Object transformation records
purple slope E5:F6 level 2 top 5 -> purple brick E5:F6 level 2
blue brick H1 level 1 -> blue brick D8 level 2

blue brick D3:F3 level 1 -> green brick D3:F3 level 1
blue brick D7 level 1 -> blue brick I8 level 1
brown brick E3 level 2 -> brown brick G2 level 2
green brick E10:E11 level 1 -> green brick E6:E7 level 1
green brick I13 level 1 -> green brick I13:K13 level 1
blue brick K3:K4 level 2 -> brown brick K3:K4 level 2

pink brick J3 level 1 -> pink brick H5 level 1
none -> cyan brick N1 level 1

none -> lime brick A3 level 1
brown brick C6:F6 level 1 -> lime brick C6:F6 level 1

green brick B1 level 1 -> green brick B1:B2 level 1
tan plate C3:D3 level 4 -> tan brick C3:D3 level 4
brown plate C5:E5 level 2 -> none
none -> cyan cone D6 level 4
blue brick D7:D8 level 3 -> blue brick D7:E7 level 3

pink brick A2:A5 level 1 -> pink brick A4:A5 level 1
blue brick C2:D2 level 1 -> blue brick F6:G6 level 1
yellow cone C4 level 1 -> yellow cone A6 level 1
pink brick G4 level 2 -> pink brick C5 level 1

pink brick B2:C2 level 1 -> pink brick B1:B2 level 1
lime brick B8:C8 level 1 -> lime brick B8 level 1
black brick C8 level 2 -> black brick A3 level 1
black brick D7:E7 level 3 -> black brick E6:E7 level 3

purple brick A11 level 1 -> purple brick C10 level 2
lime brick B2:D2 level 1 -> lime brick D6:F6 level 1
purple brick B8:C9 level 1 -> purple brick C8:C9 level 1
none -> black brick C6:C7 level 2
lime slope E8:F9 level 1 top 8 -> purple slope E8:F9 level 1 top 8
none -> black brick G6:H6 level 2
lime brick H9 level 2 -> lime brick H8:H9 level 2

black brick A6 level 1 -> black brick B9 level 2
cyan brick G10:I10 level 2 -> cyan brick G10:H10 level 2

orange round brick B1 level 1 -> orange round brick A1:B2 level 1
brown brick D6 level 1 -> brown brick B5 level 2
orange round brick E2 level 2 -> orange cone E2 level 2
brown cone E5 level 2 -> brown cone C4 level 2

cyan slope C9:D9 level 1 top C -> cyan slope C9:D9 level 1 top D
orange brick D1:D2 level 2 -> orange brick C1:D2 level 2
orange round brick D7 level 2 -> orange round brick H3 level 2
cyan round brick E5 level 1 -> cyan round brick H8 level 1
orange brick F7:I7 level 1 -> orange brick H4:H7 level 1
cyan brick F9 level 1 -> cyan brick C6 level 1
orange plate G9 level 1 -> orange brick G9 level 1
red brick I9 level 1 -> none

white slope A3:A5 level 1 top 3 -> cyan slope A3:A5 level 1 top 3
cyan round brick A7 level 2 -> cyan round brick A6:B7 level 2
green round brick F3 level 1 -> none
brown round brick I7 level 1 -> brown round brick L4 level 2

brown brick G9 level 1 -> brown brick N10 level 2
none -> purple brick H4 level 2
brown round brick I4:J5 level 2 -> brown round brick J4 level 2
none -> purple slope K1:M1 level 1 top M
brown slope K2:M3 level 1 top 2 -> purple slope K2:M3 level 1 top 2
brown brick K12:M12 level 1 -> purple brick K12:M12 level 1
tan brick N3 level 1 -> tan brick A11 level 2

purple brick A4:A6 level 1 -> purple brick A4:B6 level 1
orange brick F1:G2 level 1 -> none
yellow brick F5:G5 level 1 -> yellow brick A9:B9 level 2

## [EXERCISE GOAL]
Please return the lines above that run from the line containing "yellow cone C4" to the line containing "brown brick D6", inclusive, exactly and with no other lines.

## [FINISHED TASK]
yellow cone C4 level 1 -> yellow cone A6 level 1
pink brick G4 level 2 -> pink brick C5 level 1

pink brick B2:C2 level 1 -> pink brick B1:B2 level 1
lime brick B8:C8 level 1 -> lime brick B8 level 1
black brick C8 level 2 -> black brick A3 level 1
black brick D7:E7 level 3 -> black brick E6:E7 level 3

purple brick A11 level 1 -> purple brick C10 level 2
lime brick B2:D2 level 1 -> lime brick D6:F6 level 1
purple brick B8:C9 level 1 -> purple brick C8:C9 level 1
none -> black brick C6:C7 level 2
lime slope E8:F9 level 1 top 8 -> purple slope E8:F9 level 1 top 8
none -> black brick G6:H6 level 2
lime brick H9 level 2 -> lime brick H8:H9 level 2

black brick A6 level 1 -> black brick B9 level 2
cyan brick G10:I10 level 2 -> cyan brick G10:H10 level 2

orange round brick B1 level 1 -> orange round brick A1:B2 level 1
brown brick D6 level 1 -> brown brick B5 level 2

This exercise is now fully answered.